Task item
All that should come back is the lines of the data below from the one containing "The second view gained" to the one containing "The purple ring", inclusive, exactly as they stand.
** Opening Provided data block **
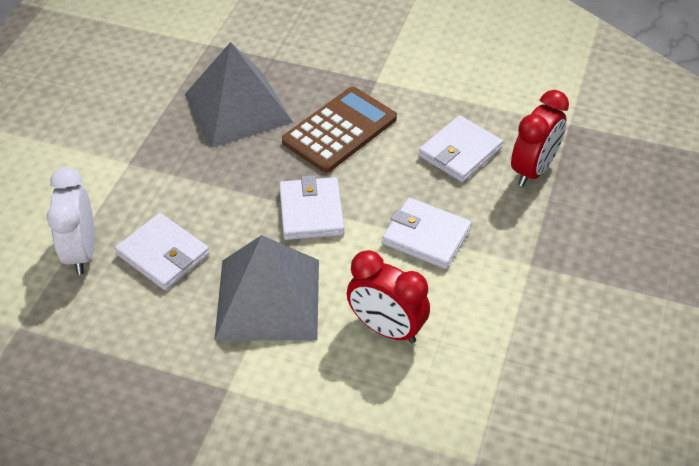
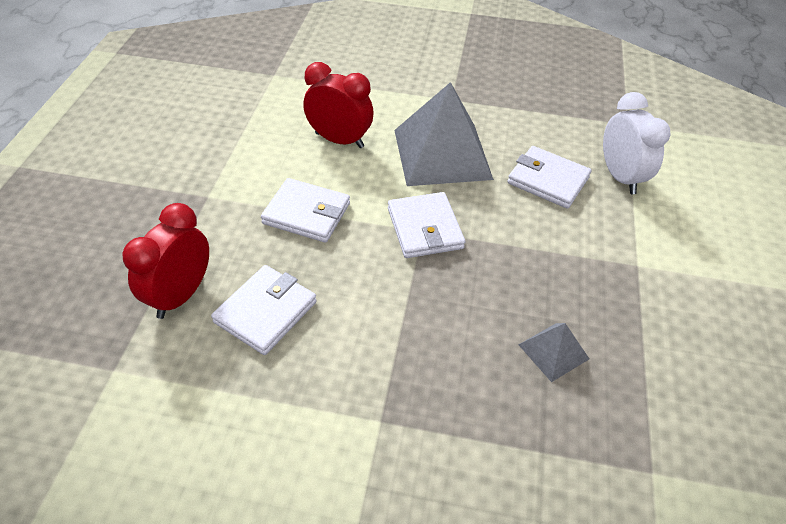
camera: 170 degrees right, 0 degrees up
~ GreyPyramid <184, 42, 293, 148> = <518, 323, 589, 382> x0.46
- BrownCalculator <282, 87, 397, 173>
** Closing Provided data block **
** Opening Provided data block **
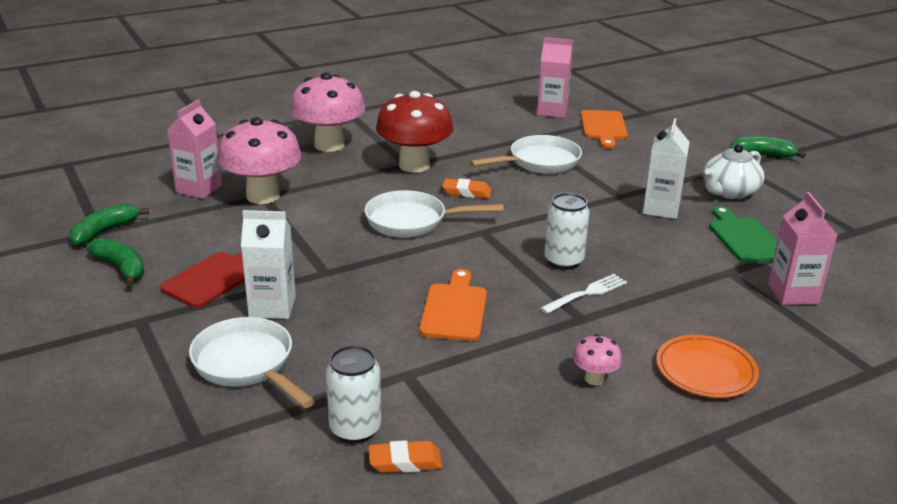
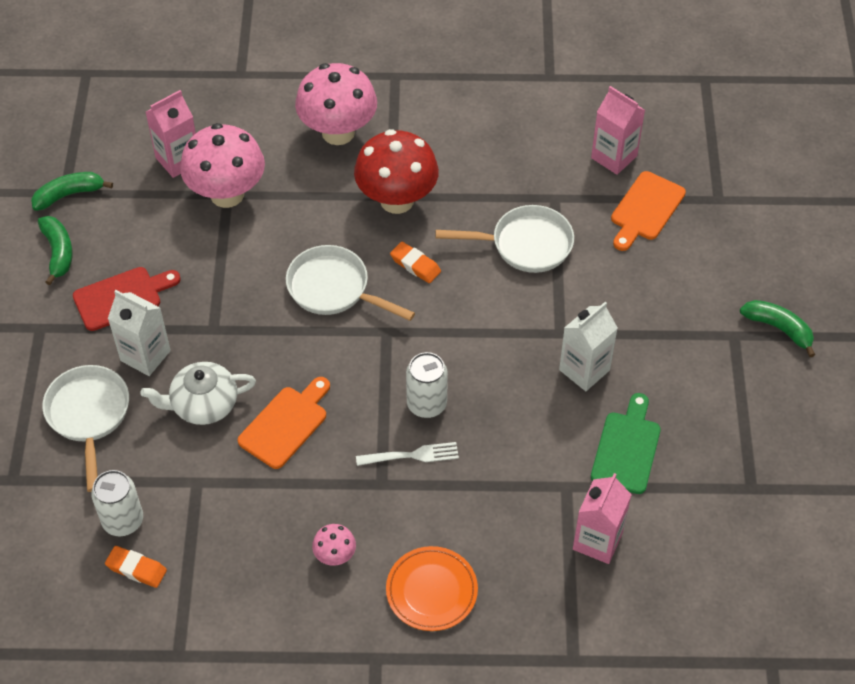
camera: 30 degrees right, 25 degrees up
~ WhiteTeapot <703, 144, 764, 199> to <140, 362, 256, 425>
** Closing Provided data block **
** Opening Provided data block **
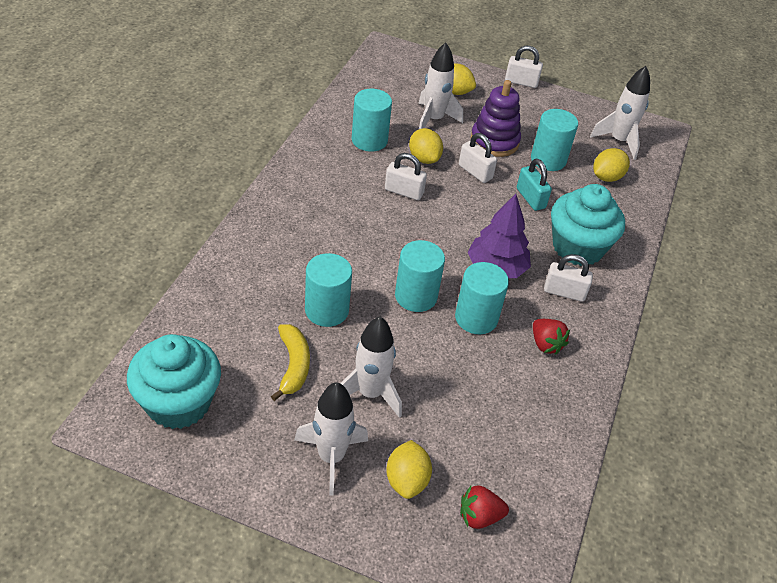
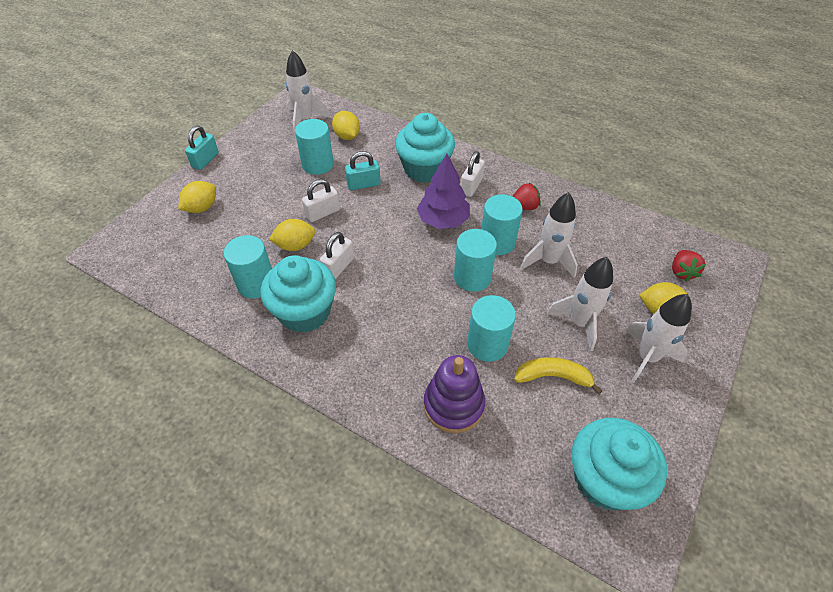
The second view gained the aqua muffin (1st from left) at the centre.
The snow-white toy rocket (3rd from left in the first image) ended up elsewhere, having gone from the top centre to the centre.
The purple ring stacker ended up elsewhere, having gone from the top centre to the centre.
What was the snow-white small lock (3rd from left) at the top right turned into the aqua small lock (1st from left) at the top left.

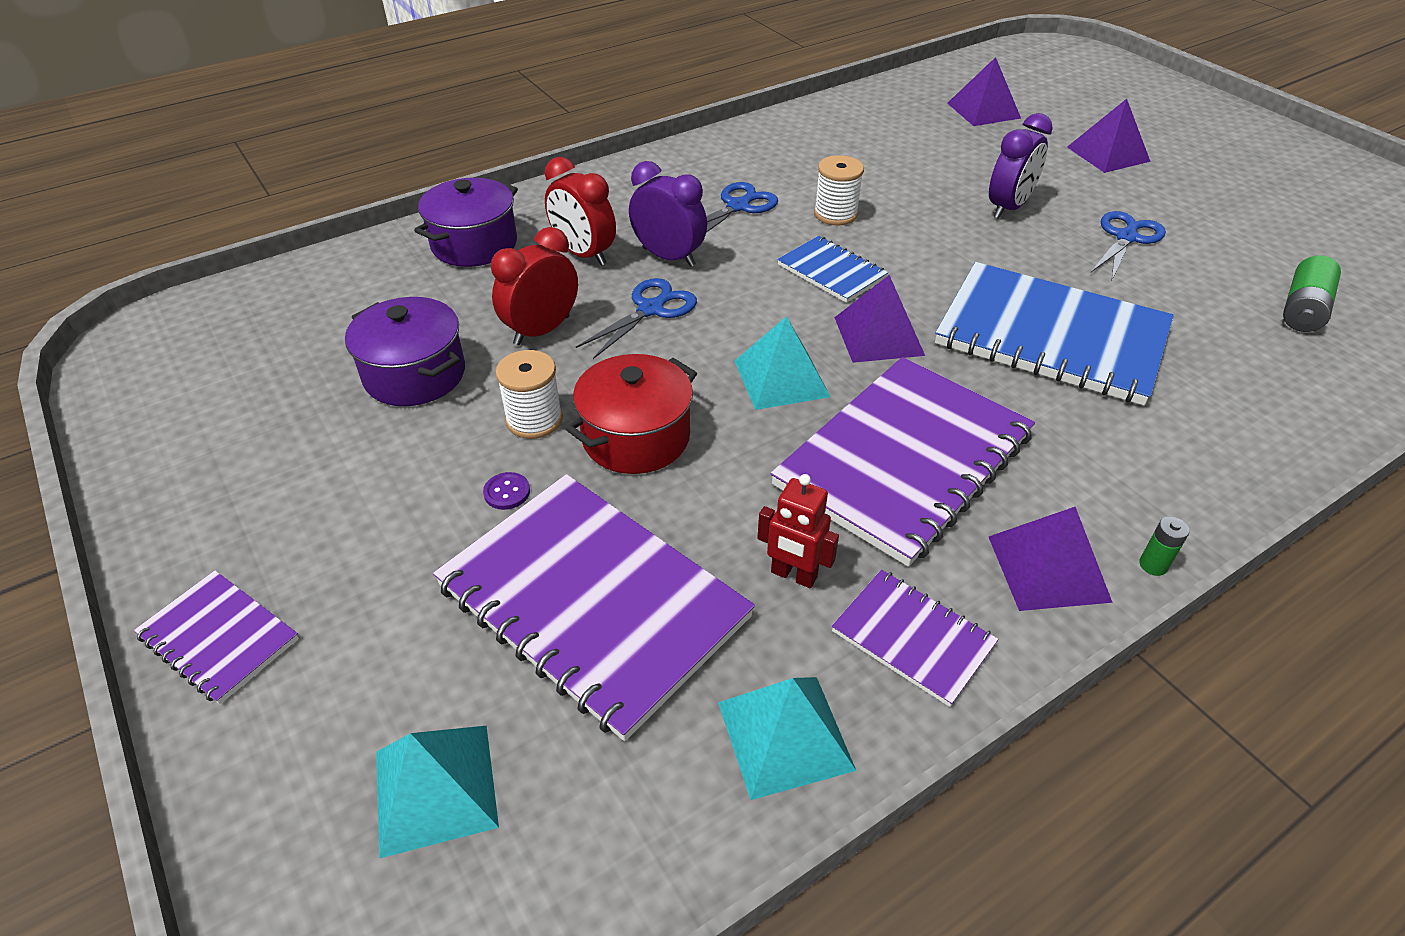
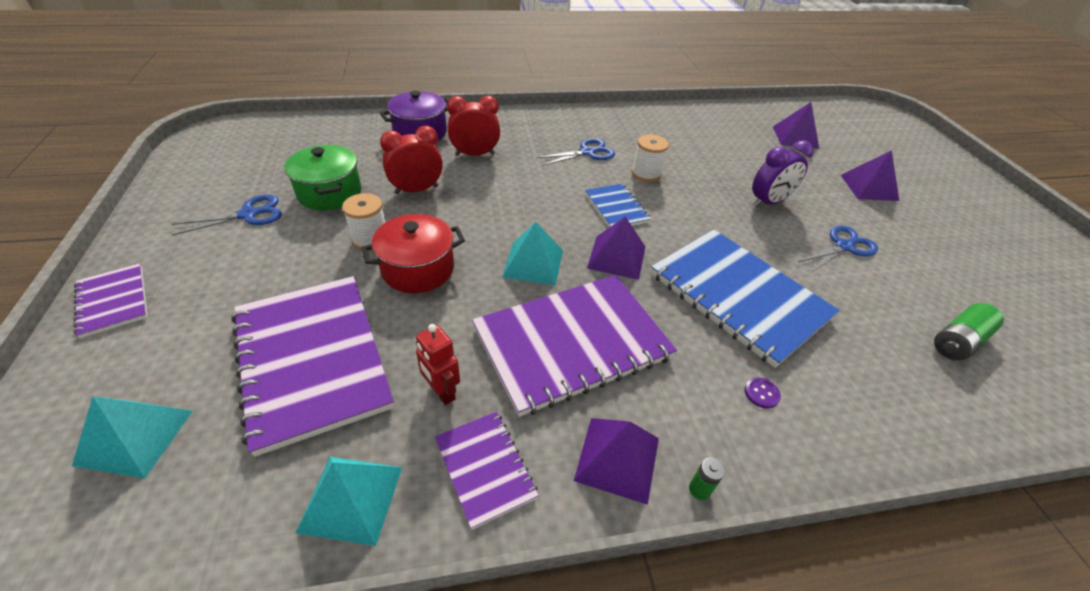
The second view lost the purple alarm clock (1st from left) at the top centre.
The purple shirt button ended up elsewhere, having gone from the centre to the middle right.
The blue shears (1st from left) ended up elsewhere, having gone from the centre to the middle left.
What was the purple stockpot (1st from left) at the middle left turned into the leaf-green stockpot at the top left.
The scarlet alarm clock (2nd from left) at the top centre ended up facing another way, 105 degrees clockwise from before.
** Closing Provided data block **
Your solution
The second view gained the aqua muffin (1st from left) at the centre.
The snow-white toy rocket (3rd from left in the first image) ended up elsewhere, having gone from the top centre to the centre.
The purple ring stacker ended up elsewhere, having gone from the top centre to the centre.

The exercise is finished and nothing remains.